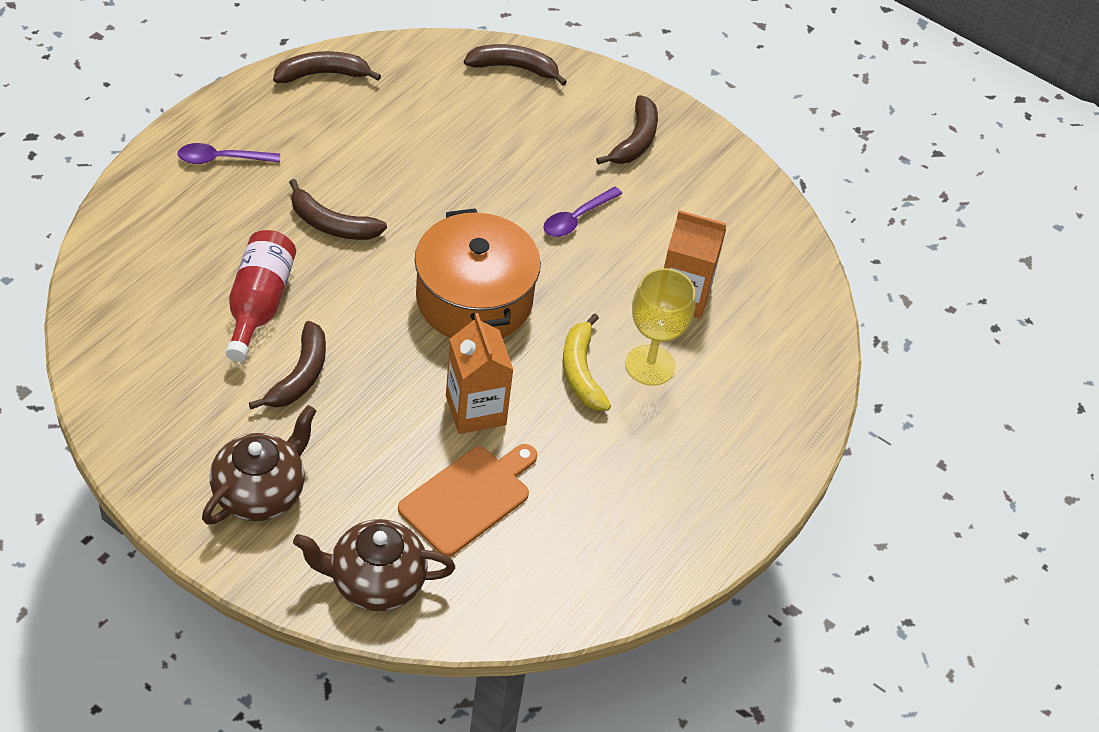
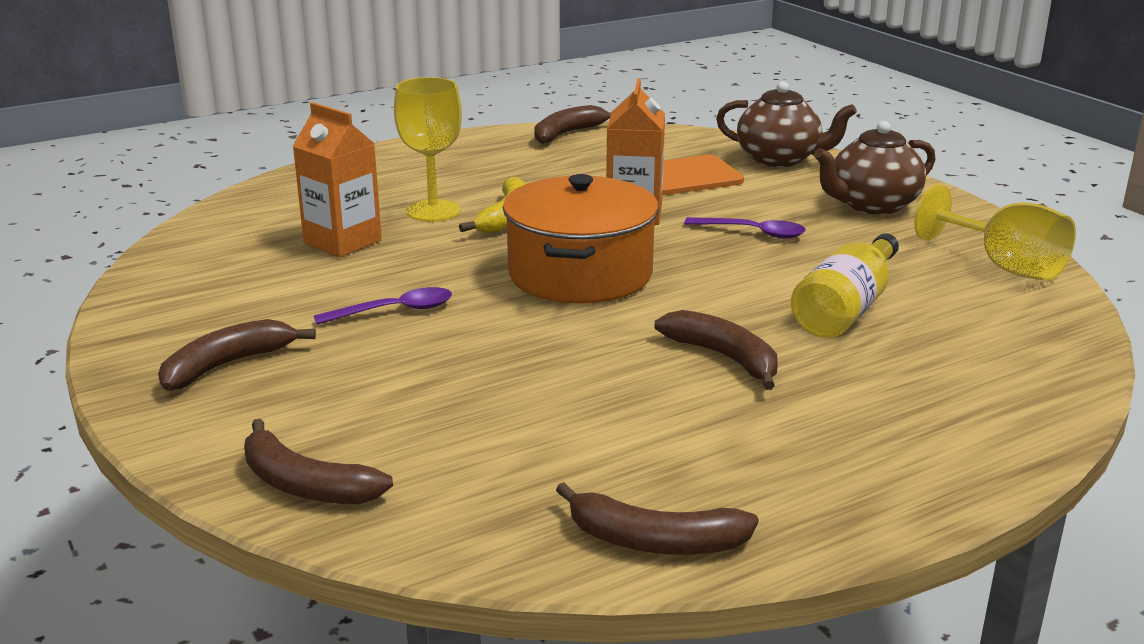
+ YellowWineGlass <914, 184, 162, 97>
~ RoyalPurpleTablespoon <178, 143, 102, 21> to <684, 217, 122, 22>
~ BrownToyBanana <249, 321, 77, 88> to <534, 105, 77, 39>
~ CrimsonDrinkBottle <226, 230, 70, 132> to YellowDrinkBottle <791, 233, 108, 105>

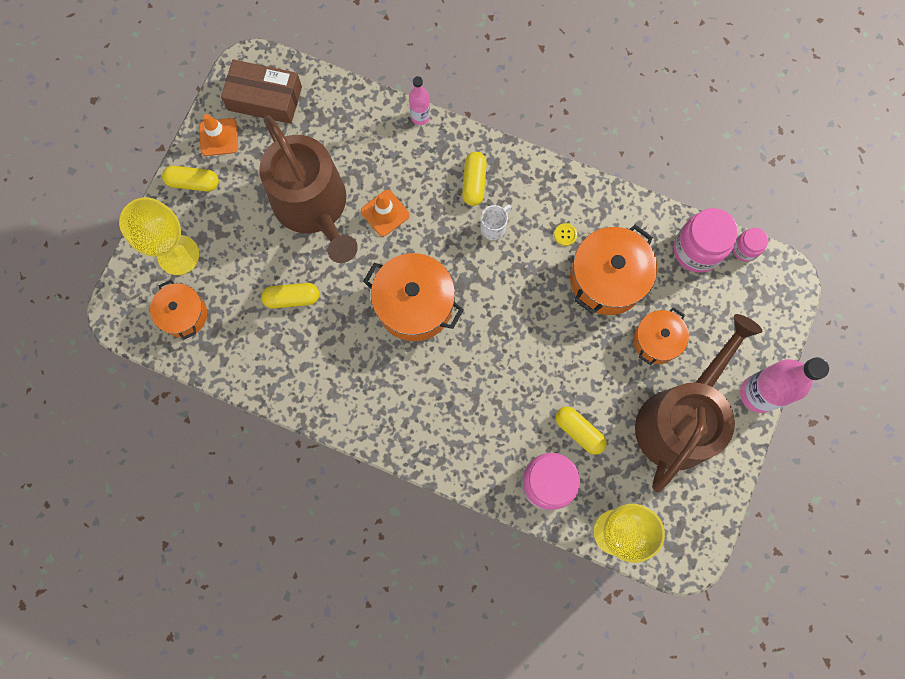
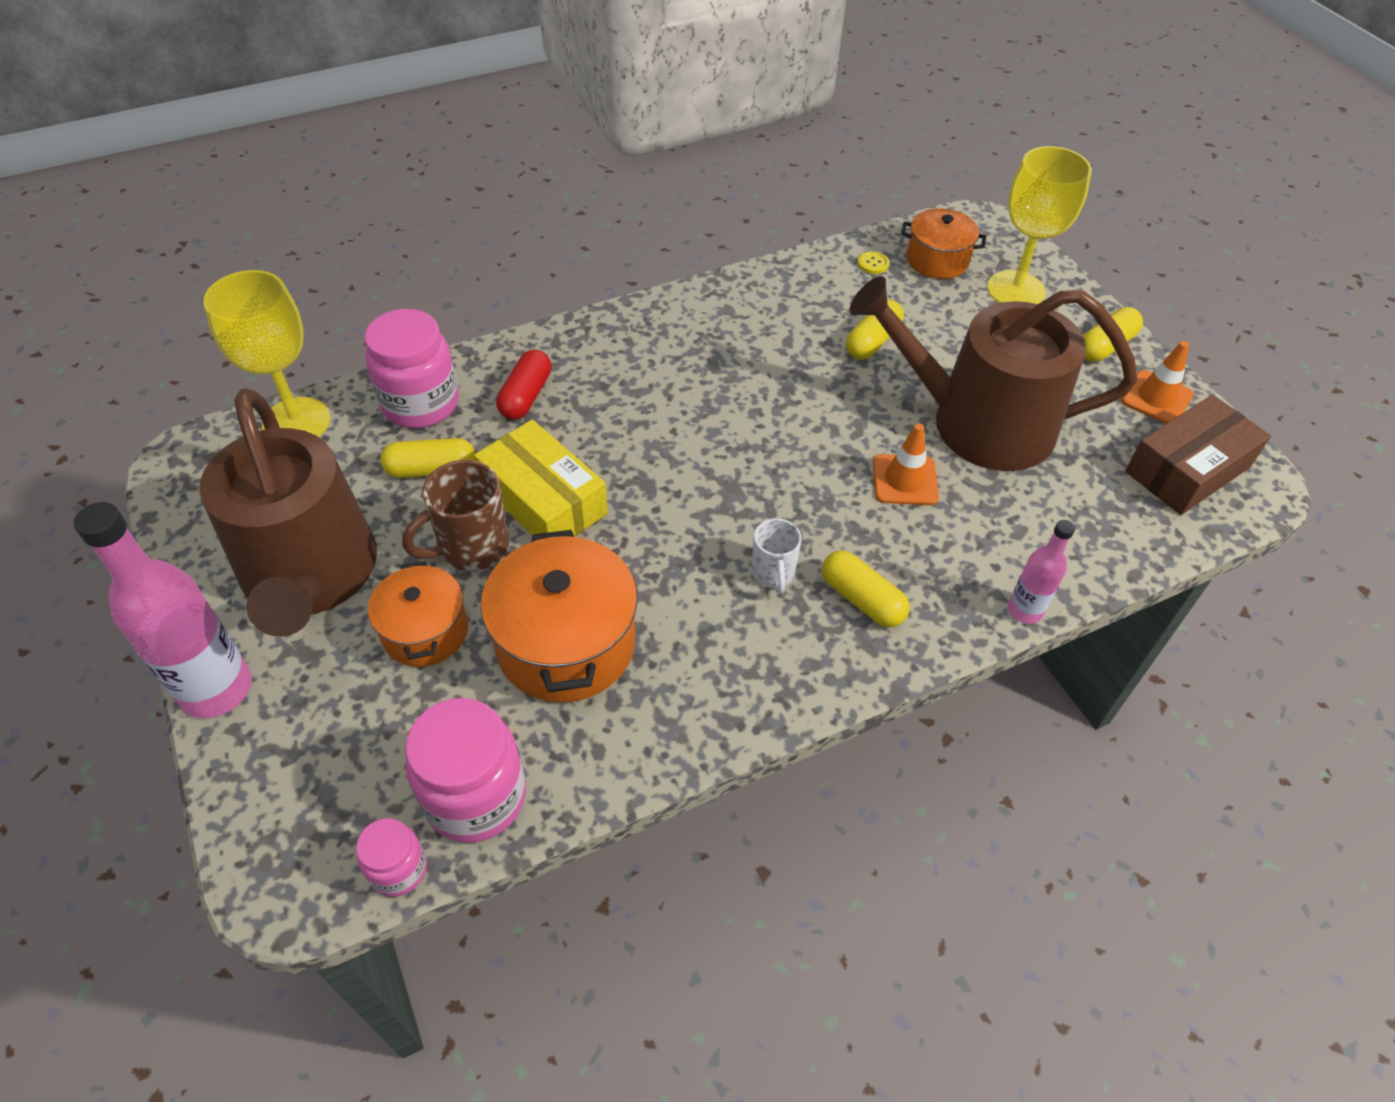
- OrangeColouredStockpot <363, 253, 101, 88>
+ BrownTeaMug <402, 460, 107, 111>
+ YellowParcel <474, 419, 134, 118>
+ CrimsonPill <496, 349, 56, 71>
~ YellowSewingButton <554, 223, 23, 23> to <858, 251, 31, 23>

==============================

▶ **Required action**
Word-for-word output of every record is needed, with images omitted.

▶ **Reply to the task**
+ YellowWineGlass <914, 184, 162, 97>
~ RoyalPurpleTablespoon <178, 143, 102, 21> to <684, 217, 122, 22>
~ BrownToyBanana <249, 321, 77, 88> to <534, 105, 77, 39>
~ CrimsonDrinkBottle <226, 230, 70, 132> to YellowDrinkBottle <791, 233, 108, 105>

- OrangeColouredStockpot <363, 253, 101, 88>
+ BrownTeaMug <402, 460, 107, 111>
+ YellowParcel <474, 419, 134, 118>
+ CrimsonPill <496, 349, 56, 71>
~ YellowSewingButton <554, 223, 23, 23> to <858, 251, 31, 23>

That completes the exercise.